**Exercise brief:** Produce a verbatim transcription of the records below, beginning at the line containing "(396, 137) = (337, 180): red" and ending at the final line; include only those lines.

**Raw data:**
****************************************
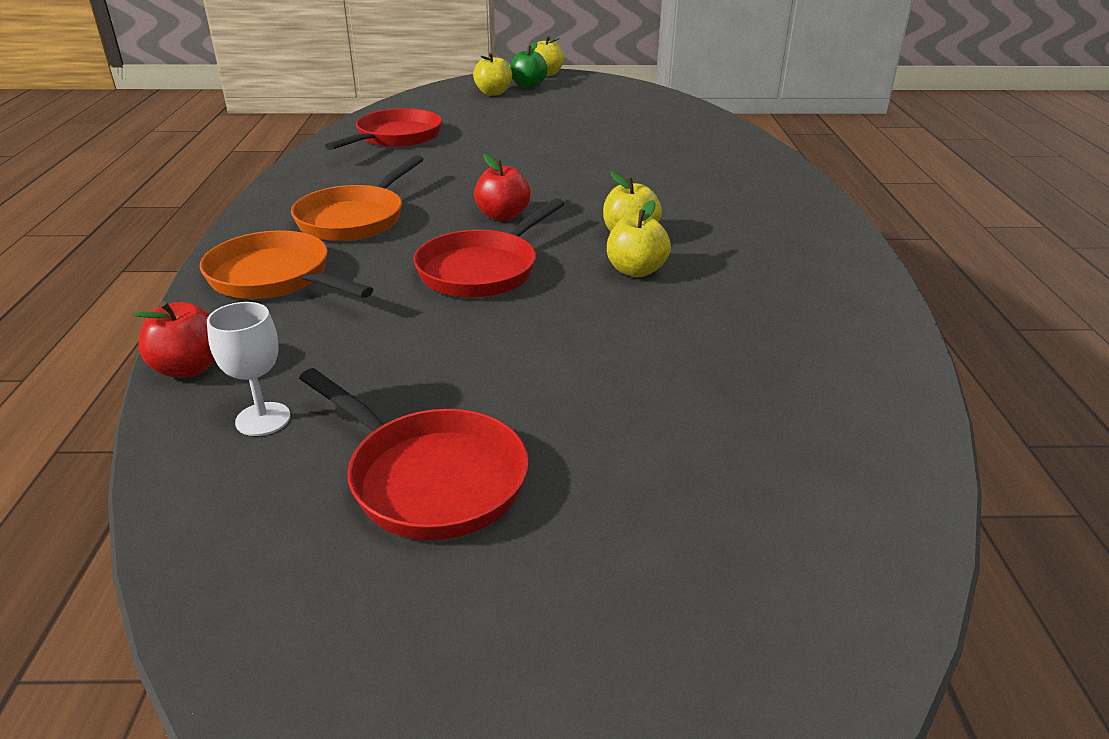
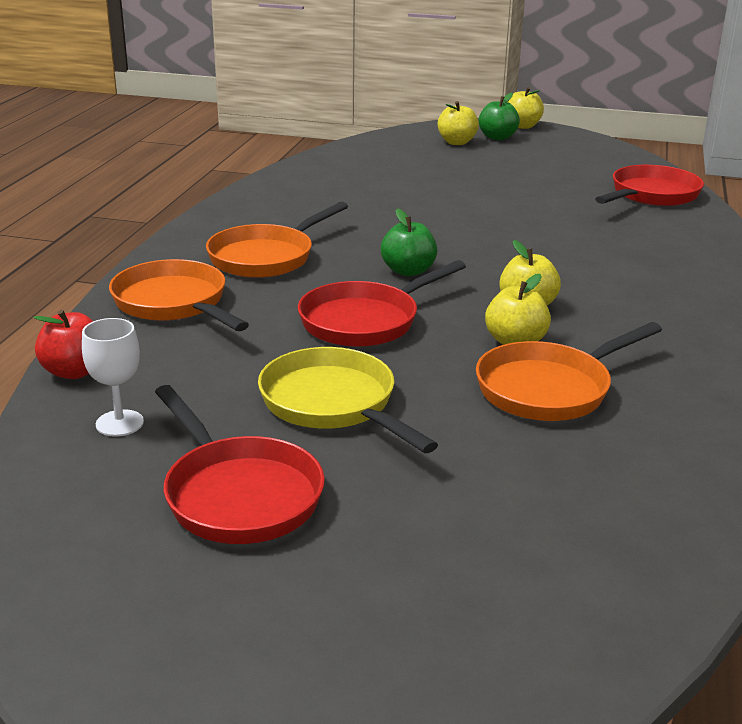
camera: 15 degrees right, 5 degrees down
(396, 137) = (337, 180): red pan -> red pan (651, 195)
(488, 360) = (333, 404): none -> yellow pan
(503, 215) = (408, 271): red apple -> green apple
(690, 312) = (549, 389): none -> orange pan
****************************************
**Output of the exercise:**
(396, 137) = (337, 180): red pan -> red pan (651, 195)
(488, 360) = (333, 404): none -> yellow pan
(503, 215) = (408, 271): red apple -> green apple
(690, 312) = (549, 389): none -> orange pan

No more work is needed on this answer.